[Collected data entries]
begin

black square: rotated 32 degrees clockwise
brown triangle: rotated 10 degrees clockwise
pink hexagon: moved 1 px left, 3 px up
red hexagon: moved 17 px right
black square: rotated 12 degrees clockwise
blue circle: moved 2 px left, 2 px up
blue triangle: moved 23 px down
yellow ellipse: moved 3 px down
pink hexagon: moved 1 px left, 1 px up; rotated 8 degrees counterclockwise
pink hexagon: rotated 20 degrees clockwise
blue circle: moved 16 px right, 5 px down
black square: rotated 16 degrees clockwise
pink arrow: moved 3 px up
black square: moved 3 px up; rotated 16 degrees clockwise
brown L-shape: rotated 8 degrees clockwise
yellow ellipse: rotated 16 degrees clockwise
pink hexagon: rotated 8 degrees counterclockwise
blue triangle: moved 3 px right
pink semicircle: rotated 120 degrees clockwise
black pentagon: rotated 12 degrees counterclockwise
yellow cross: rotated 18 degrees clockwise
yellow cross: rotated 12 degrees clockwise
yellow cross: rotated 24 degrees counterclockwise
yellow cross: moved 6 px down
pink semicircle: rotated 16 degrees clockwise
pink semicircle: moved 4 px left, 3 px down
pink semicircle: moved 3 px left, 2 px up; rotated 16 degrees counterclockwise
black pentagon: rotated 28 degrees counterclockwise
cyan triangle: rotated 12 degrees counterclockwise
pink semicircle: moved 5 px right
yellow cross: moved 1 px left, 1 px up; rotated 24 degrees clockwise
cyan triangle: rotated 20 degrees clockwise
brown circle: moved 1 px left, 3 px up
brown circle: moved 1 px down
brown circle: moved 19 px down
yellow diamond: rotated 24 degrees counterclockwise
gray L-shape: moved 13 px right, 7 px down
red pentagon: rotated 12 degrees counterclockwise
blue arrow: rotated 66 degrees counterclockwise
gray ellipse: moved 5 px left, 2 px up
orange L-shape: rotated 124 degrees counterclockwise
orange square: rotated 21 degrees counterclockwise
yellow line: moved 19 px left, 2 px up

end

Task directions: Rewrite the listing with every "yellow cross" swapped for "yellow plus sign", leaving everything else unchanged.

Task output:
black square: rotated 32 degrees clockwise
brown triangle: rotated 10 degrees clockwise
pink hexagon: moved 1 px left, 3 px up
red hexagon: moved 17 px right
black square: rotated 12 degrees clockwise
blue circle: moved 2 px left, 2 px up
blue triangle: moved 23 px down
yellow ellipse: moved 3 px down
pink hexagon: moved 1 px left, 1 px up; rotated 8 degrees counterclockwise
pink hexagon: rotated 20 degrees clockwise
blue circle: moved 16 px right, 5 px down
black square: rotated 16 degrees clockwise
pink arrow: moved 3 px up
black square: moved 3 px up; rotated 16 degrees clockwise
brown L-shape: rotated 8 degrees clockwise
yellow ellipse: rotated 16 degrees clockwise
pink hexagon: rotated 8 degrees counterclockwise
blue triangle: moved 3 px right
pink semicircle: rotated 120 degrees clockwise
black pentagon: rotated 12 degrees counterclockwise
yellow plus sign: rotated 18 degrees clockwise
yellow plus sign: rotated 12 degrees clockwise
yellow plus sign: rotated 24 degrees counterclockwise
yellow plus sign: moved 6 px down
pink semicircle: rotated 16 degrees clockwise
pink semicircle: moved 4 px left, 3 px down
pink semicircle: moved 3 px left, 2 px up; rotated 16 degrees counterclockwise
black pentagon: rotated 28 degrees counterclockwise
cyan triangle: rotated 12 degrees counterclockwise
pink semicircle: moved 5 px right
yellow plus sign: moved 1 px left, 1 px up; rotated 24 degrees clockwise
cyan triangle: rotated 20 degrees clockwise
brown circle: moved 1 px left, 3 px up
brown circle: moved 1 px down
brown circle: moved 19 px down
yellow diamond: rotated 24 degrees counterclockwise
gray L-shape: moved 13 px right, 7 px down
red pentagon: rotated 12 degrees counterclockwise
blue arrow: rotated 66 degrees counterclockwise
gray ellipse: moved 5 px left, 2 px up
orange L-shape: rotated 124 degrees counterclockwise
orange square: rotated 21 degrees counterclockwise
yellow line: moved 19 px left, 2 px up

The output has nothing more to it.